Start
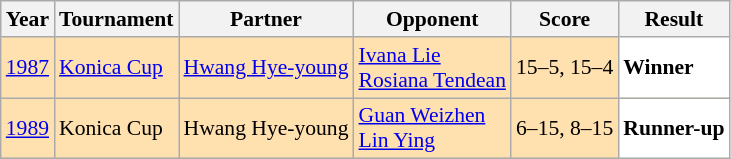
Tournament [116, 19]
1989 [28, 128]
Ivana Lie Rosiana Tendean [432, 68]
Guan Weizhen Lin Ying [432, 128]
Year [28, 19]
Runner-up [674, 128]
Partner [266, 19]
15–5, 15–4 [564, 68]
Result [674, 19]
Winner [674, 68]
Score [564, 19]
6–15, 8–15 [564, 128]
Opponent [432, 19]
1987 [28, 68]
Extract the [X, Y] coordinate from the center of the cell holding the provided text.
End
Start
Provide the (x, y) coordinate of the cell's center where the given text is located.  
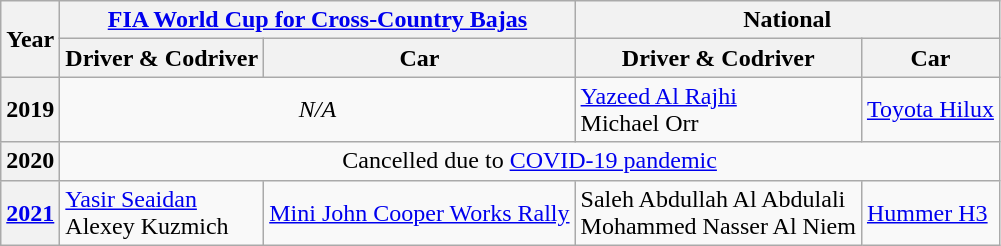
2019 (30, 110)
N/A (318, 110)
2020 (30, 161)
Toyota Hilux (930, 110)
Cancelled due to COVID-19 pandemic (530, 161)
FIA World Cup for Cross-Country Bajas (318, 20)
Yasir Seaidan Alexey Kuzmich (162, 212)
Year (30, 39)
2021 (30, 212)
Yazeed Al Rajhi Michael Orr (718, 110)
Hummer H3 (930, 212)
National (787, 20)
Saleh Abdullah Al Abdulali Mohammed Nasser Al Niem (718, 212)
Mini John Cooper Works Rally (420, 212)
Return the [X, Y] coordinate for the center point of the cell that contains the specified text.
End
### GIVEN INSTRUCTION
In the records between the line holding "Provide the (x, y)" and the line holding "Return the [X, Y]", inclusive, swap "Cancelled" for "Canceled" and write those lines out again with everything else unchanged. Leave out the picture.

### TASK RESULT
Provide the (x, y) coordinate of the cell's center where the given text is located.  
2019 (30, 110)
N/A (318, 110)
2020 (30, 161)
Toyota Hilux (930, 110)
Canceled due to COVID-19 pandemic (530, 161)
FIA World Cup for Cross-Country Bajas (318, 20)
Yasir Seaidan Alexey Kuzmich (162, 212)
Year (30, 39)
2021 (30, 212)
Yazeed Al Rajhi Michael Orr (718, 110)
Hummer H3 (930, 212)
National (787, 20)
Saleh Abdullah Al Abdulali Mohammed Nasser Al Niem (718, 212)
Mini John Cooper Works Rally (420, 212)
Return the [X, Y] coordinate for the center point of the cell that contains the specified text.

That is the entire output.